**YOUR GOAL:** If a line in the records below holds the string "black", count it; give only the total.

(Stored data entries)
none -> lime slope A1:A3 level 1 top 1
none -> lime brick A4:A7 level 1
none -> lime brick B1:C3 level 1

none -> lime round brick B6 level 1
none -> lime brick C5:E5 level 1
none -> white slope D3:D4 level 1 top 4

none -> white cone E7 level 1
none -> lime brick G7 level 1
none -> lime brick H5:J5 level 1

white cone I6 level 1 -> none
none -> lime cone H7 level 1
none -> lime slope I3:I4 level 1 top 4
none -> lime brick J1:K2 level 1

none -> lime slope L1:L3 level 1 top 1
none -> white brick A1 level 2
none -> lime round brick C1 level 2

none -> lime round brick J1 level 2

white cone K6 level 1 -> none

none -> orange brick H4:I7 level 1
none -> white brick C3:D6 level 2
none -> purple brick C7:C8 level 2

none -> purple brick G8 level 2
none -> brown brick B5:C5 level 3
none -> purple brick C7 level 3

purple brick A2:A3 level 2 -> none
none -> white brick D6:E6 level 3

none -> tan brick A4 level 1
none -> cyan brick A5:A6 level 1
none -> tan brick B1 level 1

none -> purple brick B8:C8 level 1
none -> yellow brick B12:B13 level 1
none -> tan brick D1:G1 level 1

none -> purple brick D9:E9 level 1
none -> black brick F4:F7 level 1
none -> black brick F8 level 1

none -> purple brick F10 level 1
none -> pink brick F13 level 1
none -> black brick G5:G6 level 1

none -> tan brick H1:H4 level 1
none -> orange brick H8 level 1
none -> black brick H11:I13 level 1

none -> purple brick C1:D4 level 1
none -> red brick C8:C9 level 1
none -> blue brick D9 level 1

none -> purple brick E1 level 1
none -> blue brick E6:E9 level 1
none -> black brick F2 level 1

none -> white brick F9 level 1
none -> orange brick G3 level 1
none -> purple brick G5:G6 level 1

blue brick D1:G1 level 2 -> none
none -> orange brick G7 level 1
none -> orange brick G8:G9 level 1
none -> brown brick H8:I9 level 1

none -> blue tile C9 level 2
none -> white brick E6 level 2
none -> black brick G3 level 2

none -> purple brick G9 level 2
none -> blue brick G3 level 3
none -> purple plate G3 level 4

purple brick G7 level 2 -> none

**EXERCISE SOLUTION:** 6